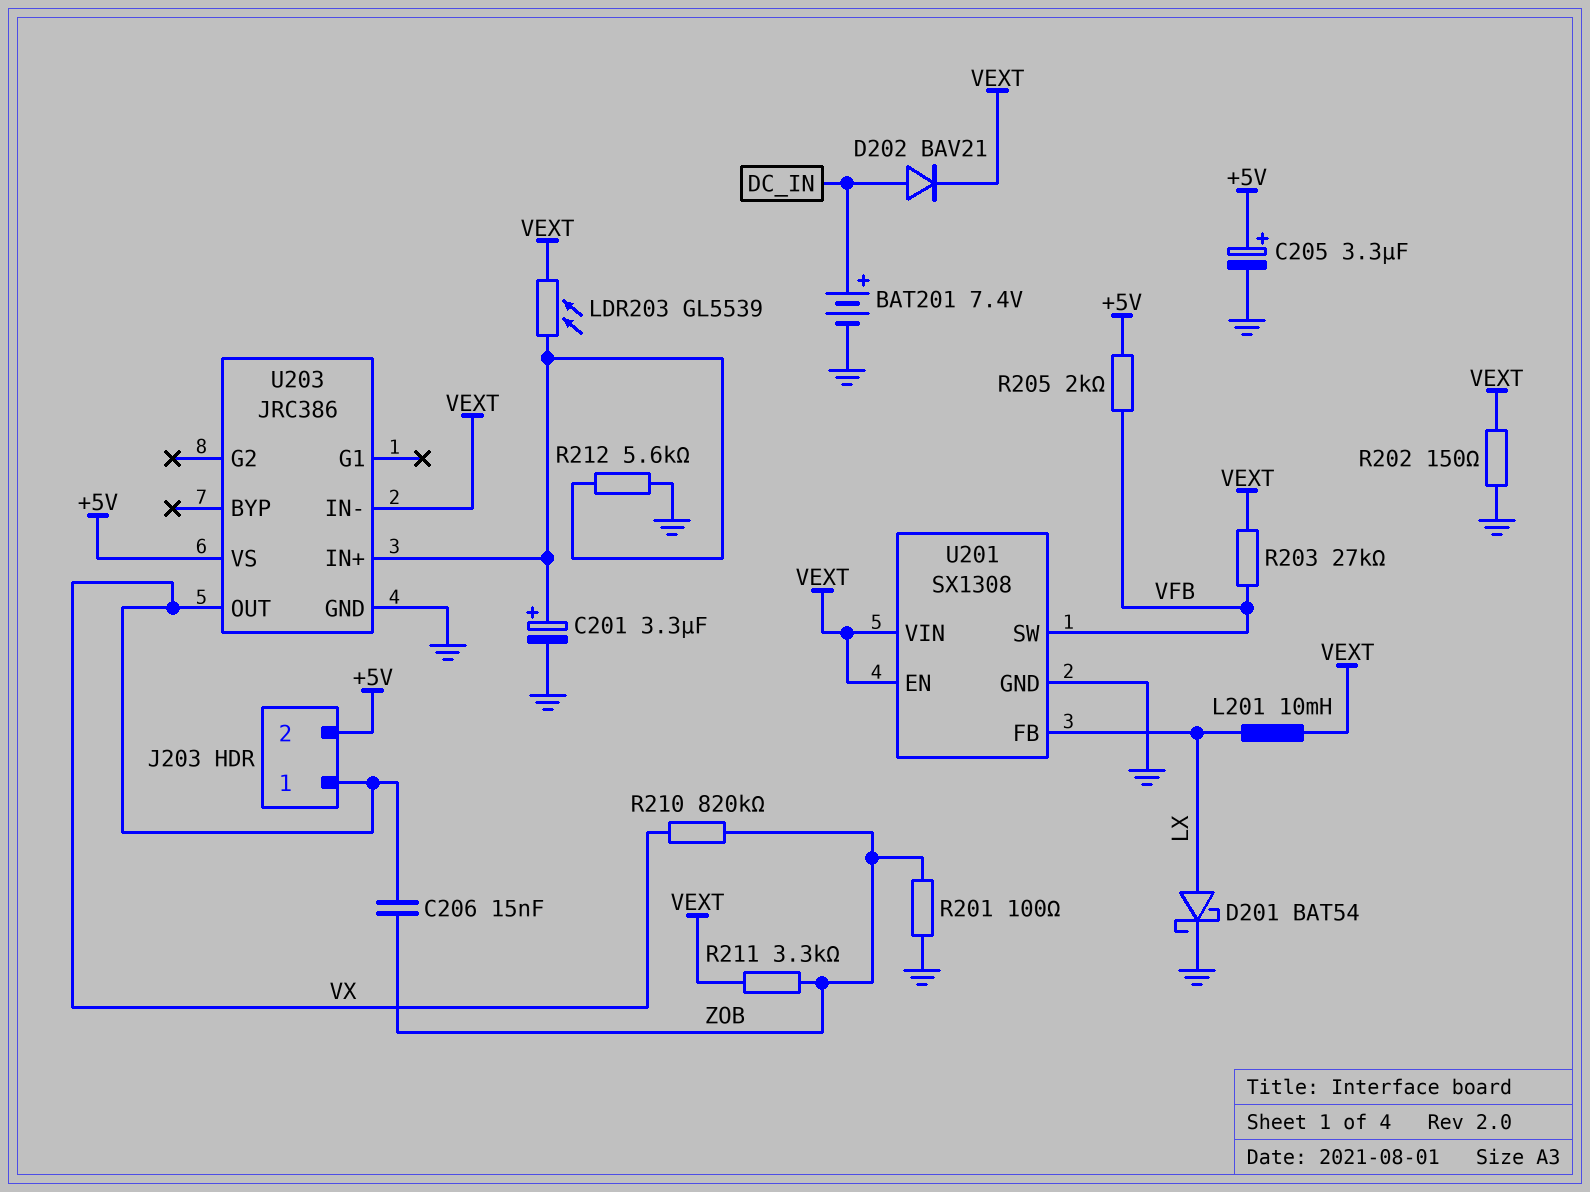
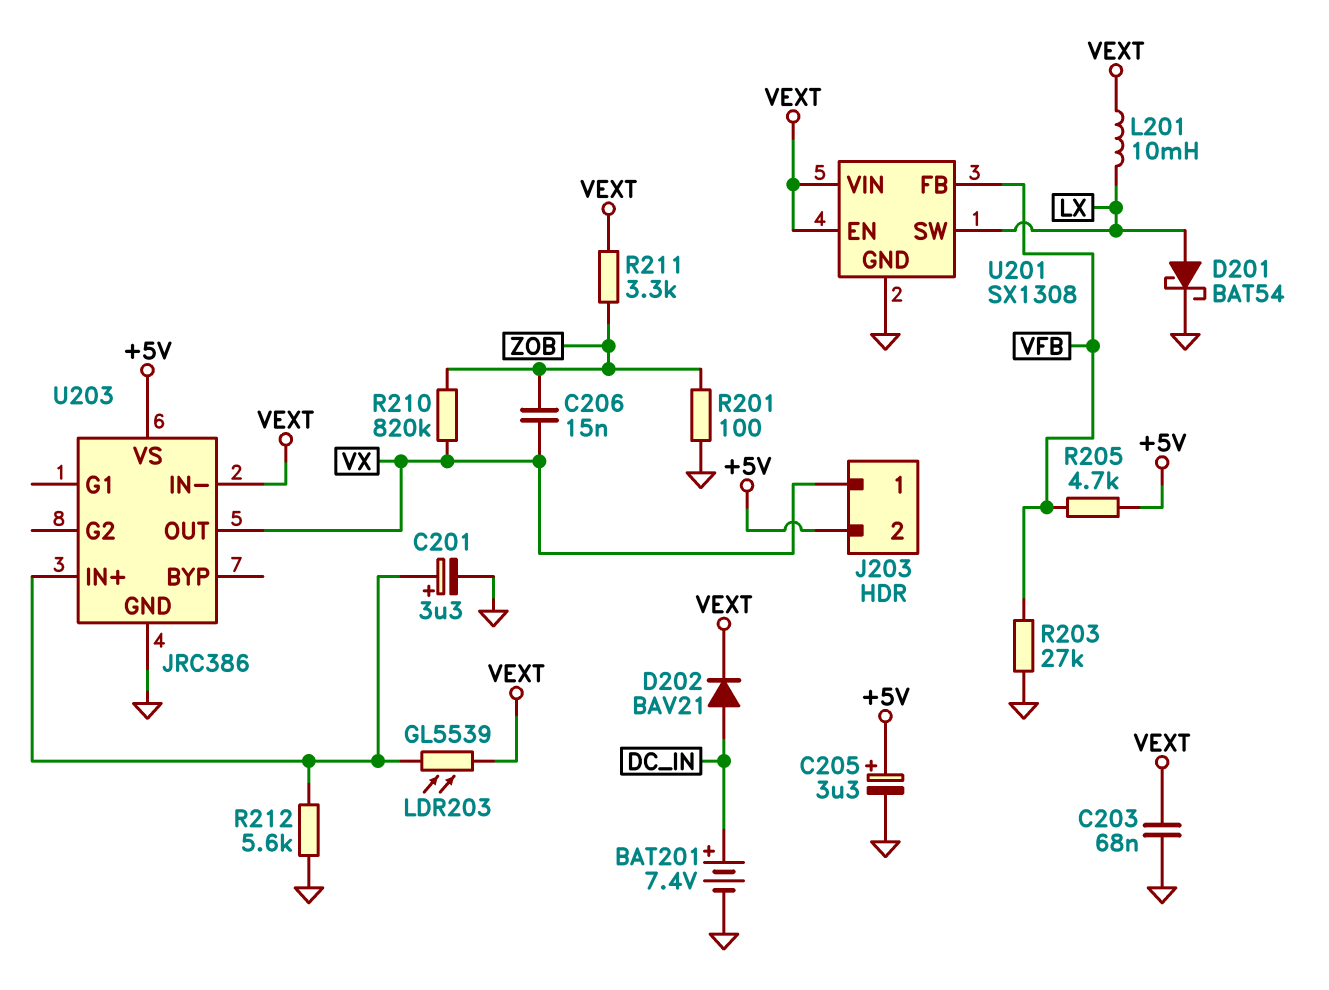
C203: none -> 68nF (GND, VEXT)
R202: 150 (GND, VEXT) -> none
R203: 27k (VEXT, VFB) -> 27k (GND, VFB)
R205: 2k (+5V, VFB) -> 4.7k (+5V, VFB)
U201 pin FB: LX -> VFB
U201 pin SW: VFB -> LX

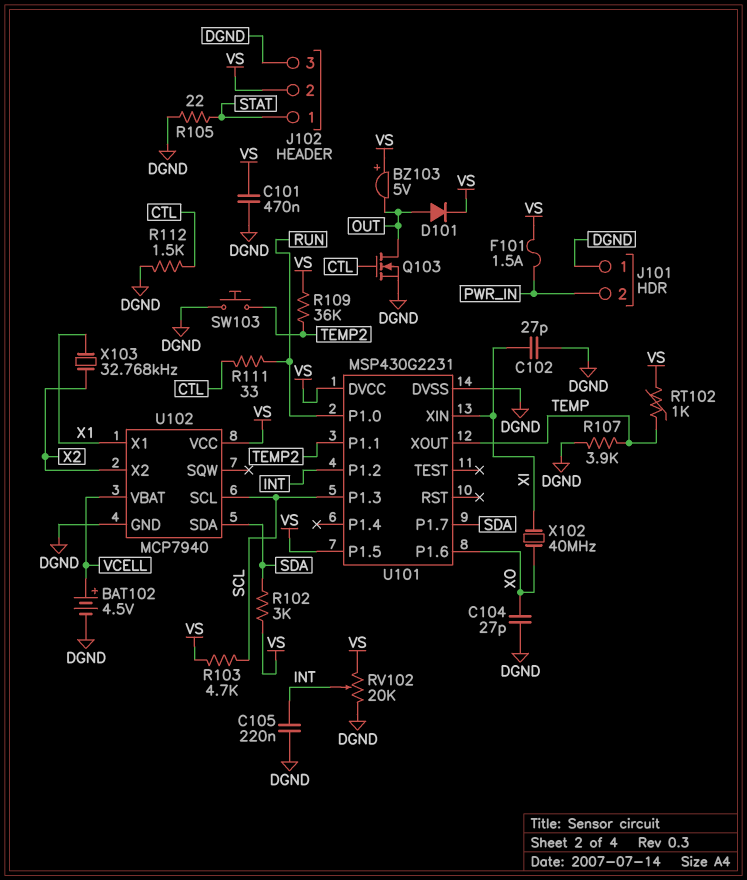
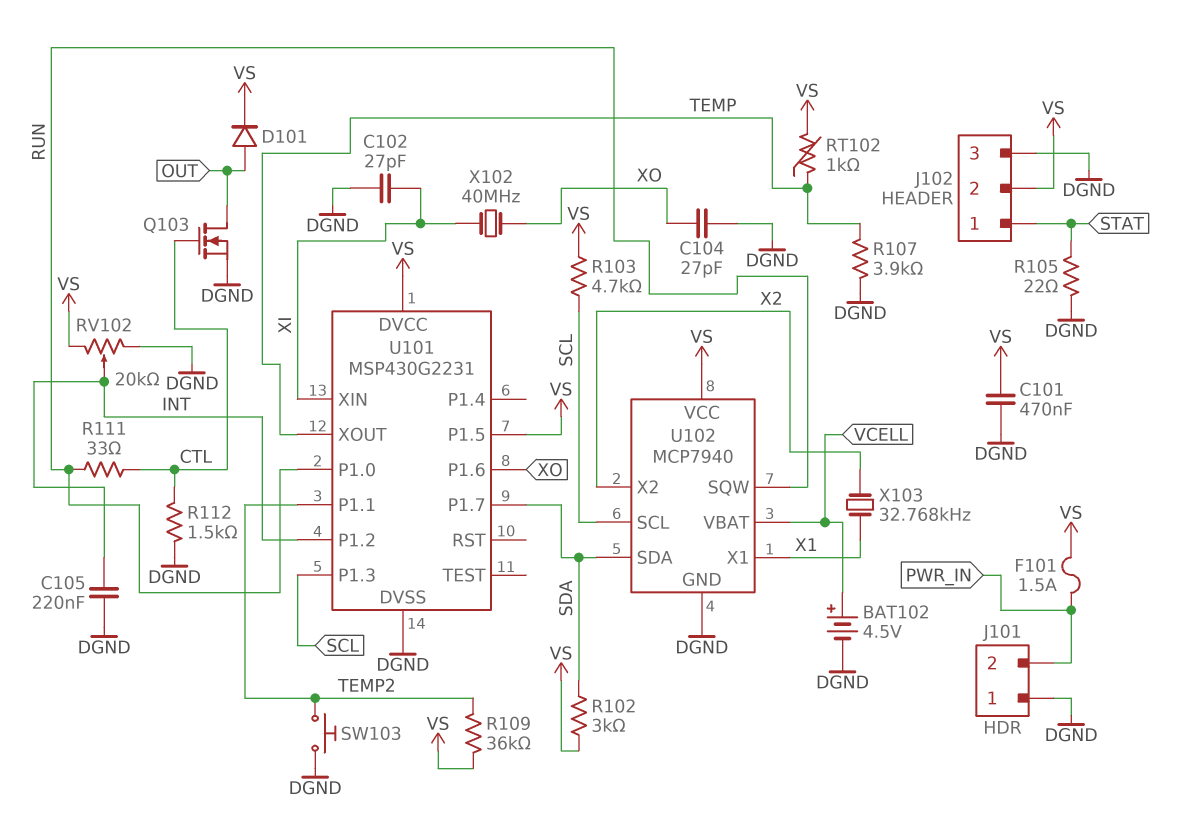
BZ103: buzzer 5V (plus VS, minus OUT) -> none
U102 pin SQW: none -> RUN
□ □ □ □
PROMPT: Please output the data above exactly as given, omitting every picture.

ANSWER TO THE PROBLEM:
C203: none -> 68nF (GND, VEXT)
R202: 150 (GND, VEXT) -> none
R203: 27k (VEXT, VFB) -> 27k (GND, VFB)
R205: 2k (+5V, VFB) -> 4.7k (+5V, VFB)
U201 pin FB: LX -> VFB
U201 pin SW: VFB -> LX

BZ103: buzzer 5V (plus VS, minus OUT) -> none
U102 pin SQW: none -> RUN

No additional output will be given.